Instructions for the task: Return a faithful copy of all the entries, omitting the images.

********

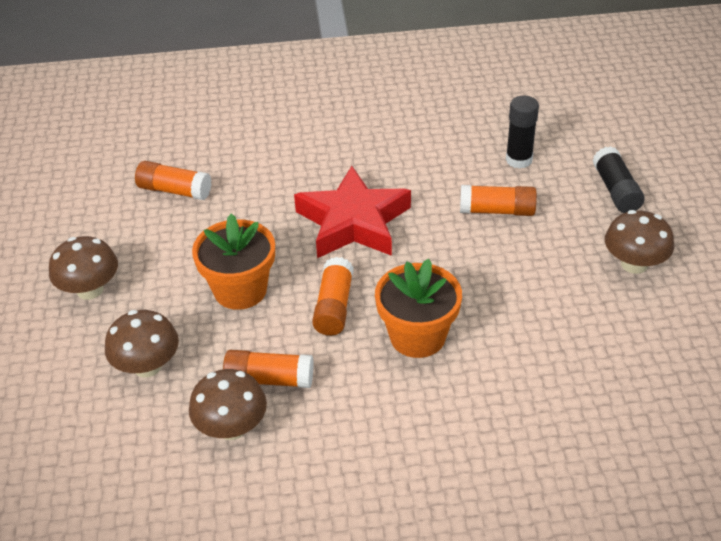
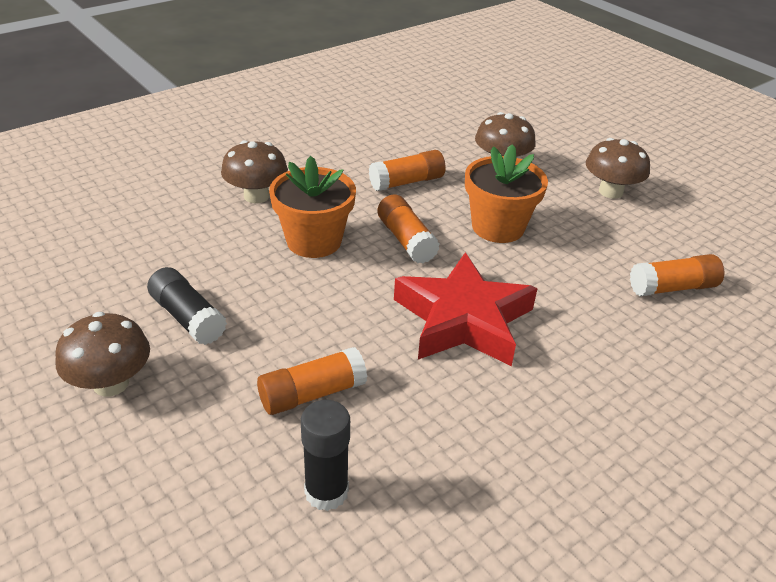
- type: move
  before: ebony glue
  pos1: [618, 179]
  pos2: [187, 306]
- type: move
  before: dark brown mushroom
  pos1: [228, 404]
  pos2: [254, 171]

********

Result of the task:
- type: move
  before: ebony glue
  pos1: [618, 179]
  pos2: [187, 306]
- type: move
  before: dark brown mushroom
  pos1: [228, 404]
  pos2: [254, 171]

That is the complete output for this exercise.